ENTRIES SHOWN ▸
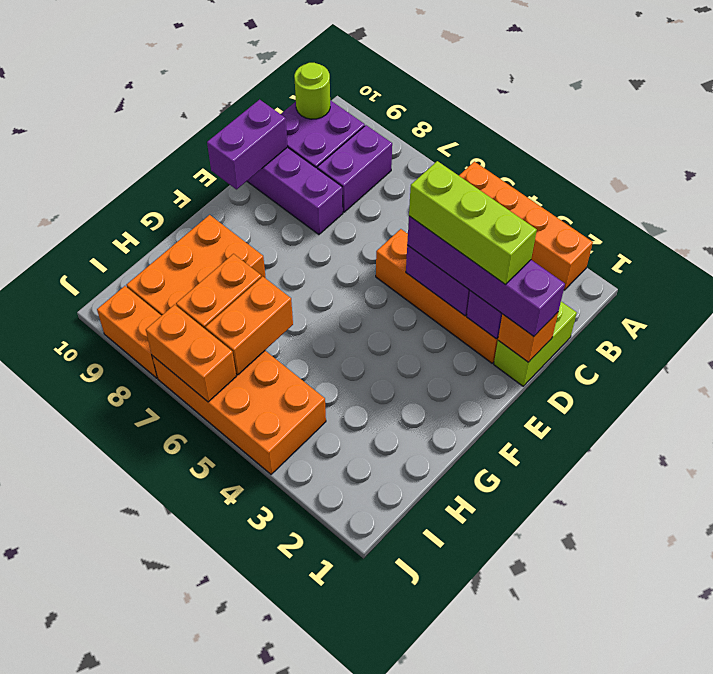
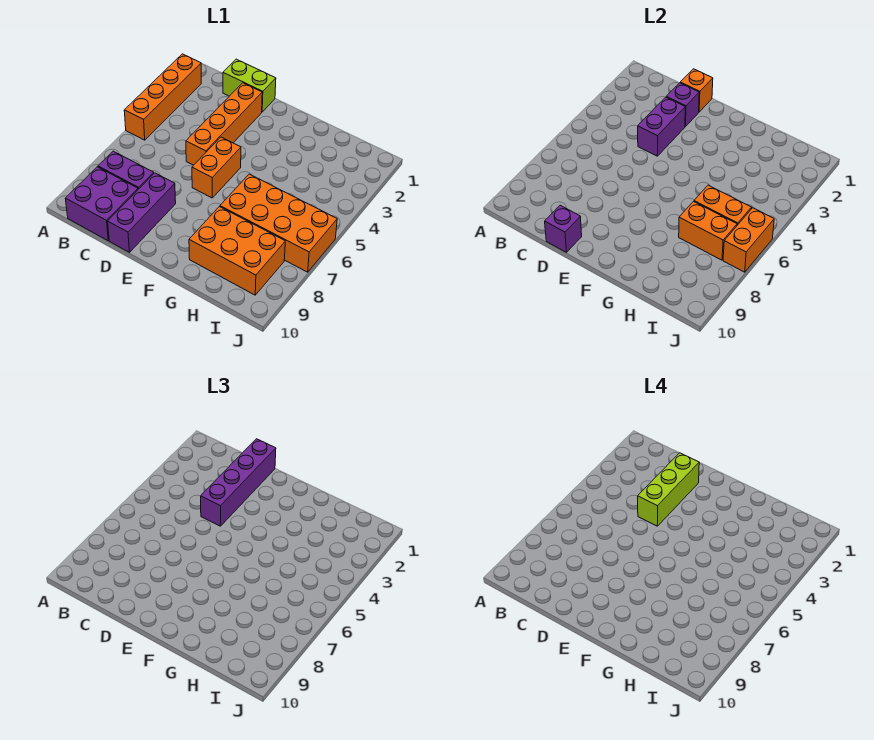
lime 1x1 round brick [294,63,330,119] -> none
purple 1x2 brick [207,100,288,189] -> purple 1x1 brick [545,205,582,252]
orange 2x4 brick [152,351,326,474] -> orange 2x4 brick turned to [220,174,337,272]
orange 1x2 brick [97,286,161,378] -> orange 1x2 brick moved to [192,137,241,198]

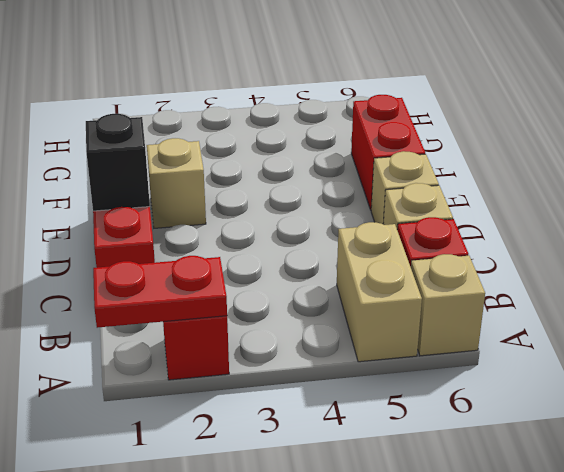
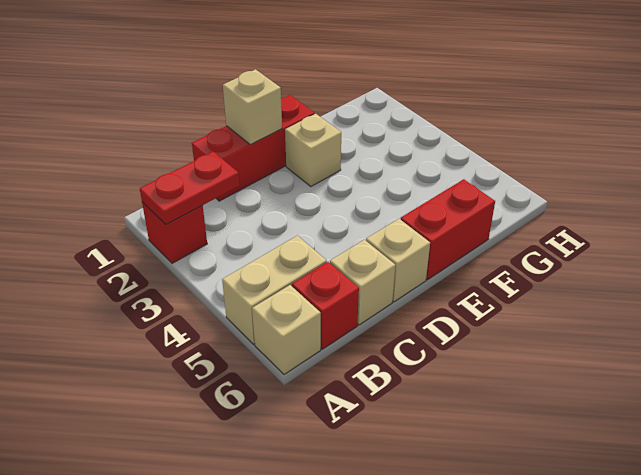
red 1x2 plate [93,256,227,328] -> red 1x2 plate turned to [140,151,240,225]
black 1x1 brick [86,114,150,211] -> tan 1x1 brick [223,69,282,145]

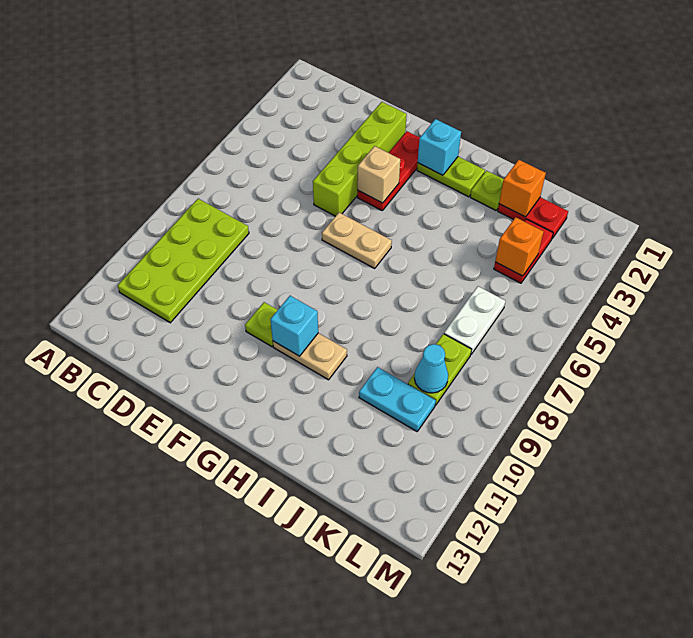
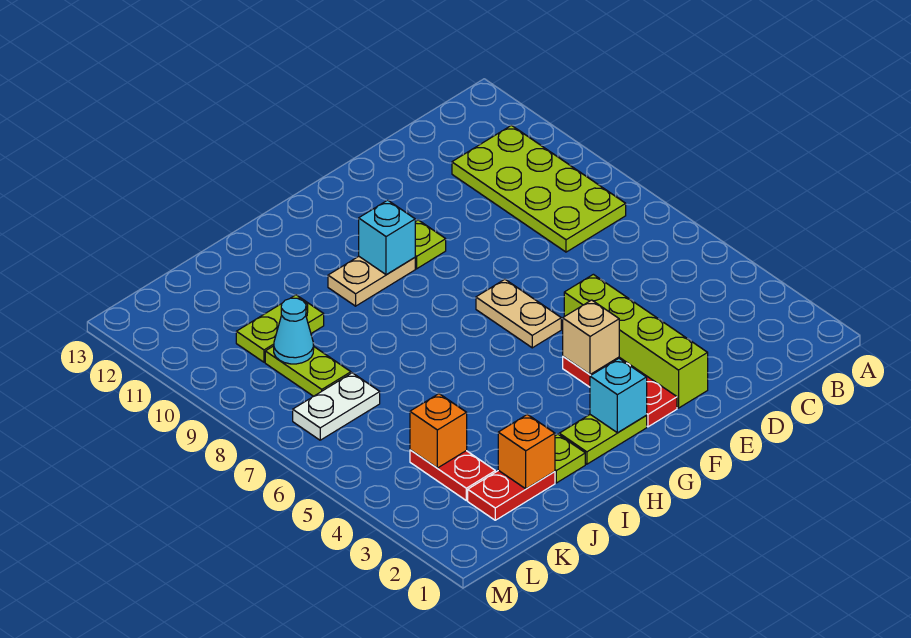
tan 1x2 plate [322,212,392,268] -> tan 1x2 plate turned to [476,279,561,348]
cyan 1x2 plate [359,367,436,431] -> lime 1x2 plate [236,295,324,362]
white 1x2 plate [444,286,505,354] -> white 1x2 plate turned to [293,373,380,440]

HOW TO COMPLETE THIS TASK ▸
Each entry should be copied exactly as written, though any pictures stay out.

ANSWER SPACE ▸
lime 1x1 round brick [294,63,330,119] -> none
purple 1x2 brick [207,100,288,189] -> purple 1x1 brick [545,205,582,252]
orange 2x4 brick [152,351,326,474] -> orange 2x4 brick turned to [220,174,337,272]
orange 1x2 brick [97,286,161,378] -> orange 1x2 brick moved to [192,137,241,198]

red 1x2 plate [93,256,227,328] -> red 1x2 plate turned to [140,151,240,225]
black 1x1 brick [86,114,150,211] -> tan 1x1 brick [223,69,282,145]

tan 1x2 plate [322,212,392,268] -> tan 1x2 plate turned to [476,279,561,348]
cyan 1x2 plate [359,367,436,431] -> lime 1x2 plate [236,295,324,362]
white 1x2 plate [444,286,505,354] -> white 1x2 plate turned to [293,373,380,440]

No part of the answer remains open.